Colored object listings:

+ + +

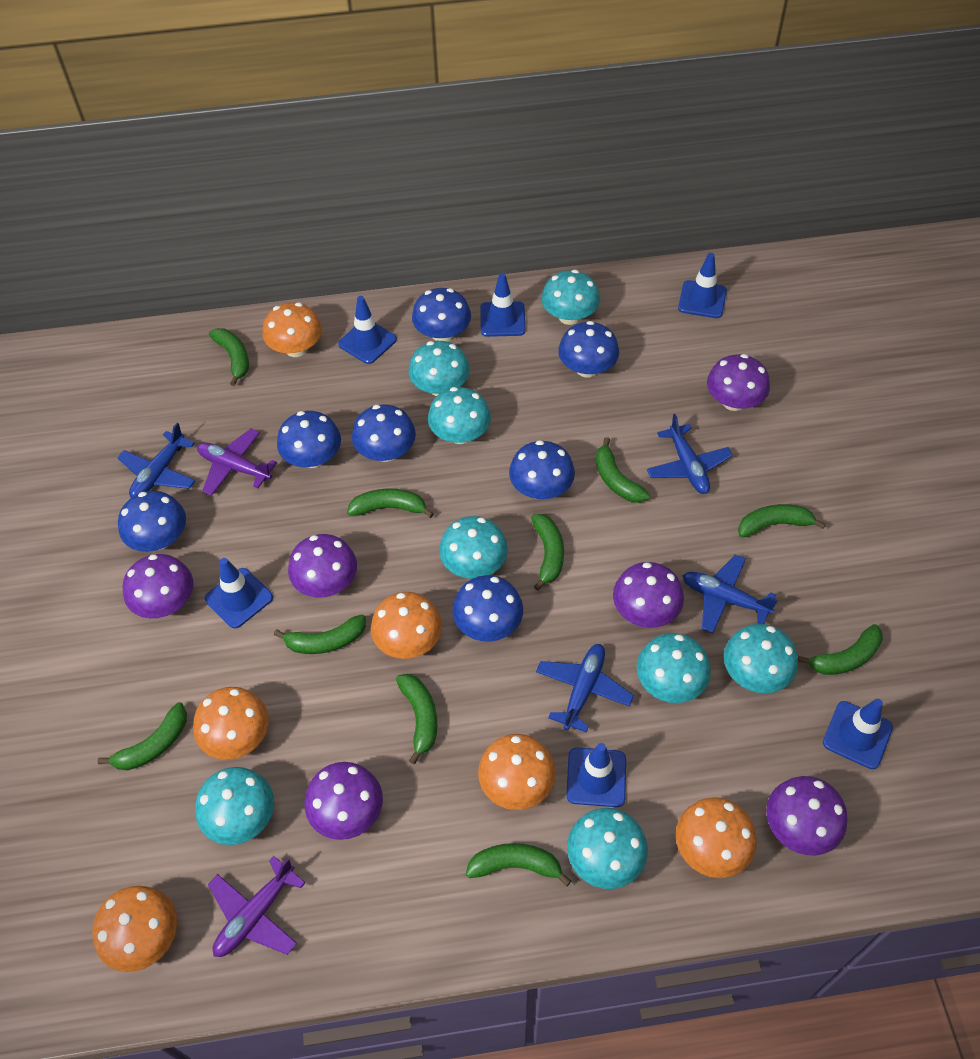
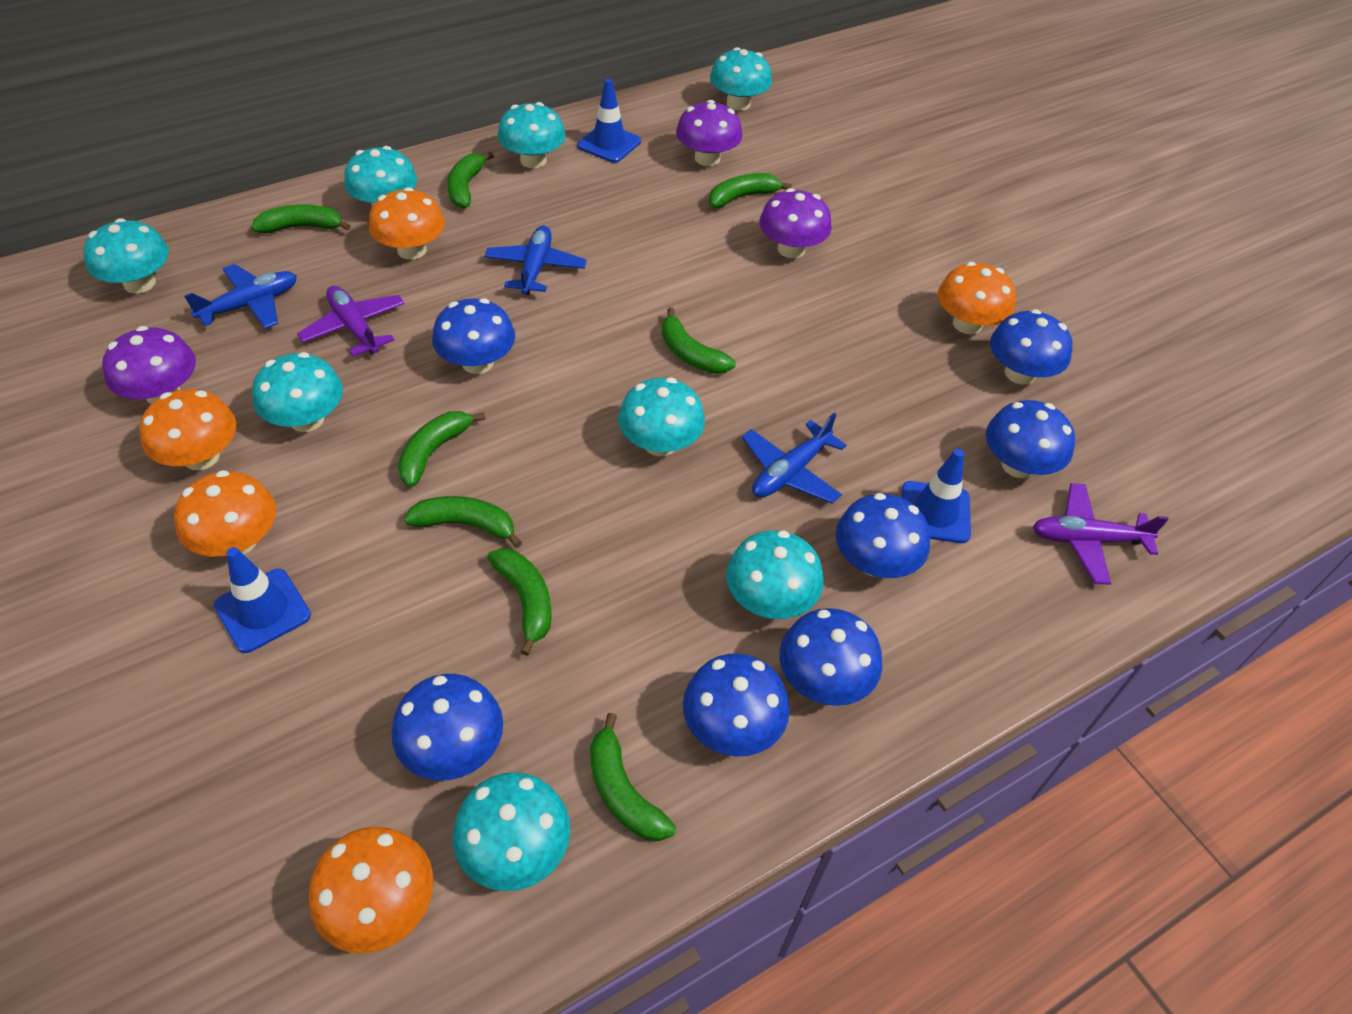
blue plane: 4 -> 3
blue traffic cone: 6 -> 3
green banana: 10 -> 8
orange mushroom: 6 -> 5
purple mushroom: 6 -> 3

+ + +

# [What you should do]
Take each line from the records and copy it unchanged, leaving images out.

# [Expected answer]
blue plane: 4 -> 3
blue traffic cone: 6 -> 3
green banana: 10 -> 8
orange mushroom: 6 -> 5
purple mushroom: 6 -> 3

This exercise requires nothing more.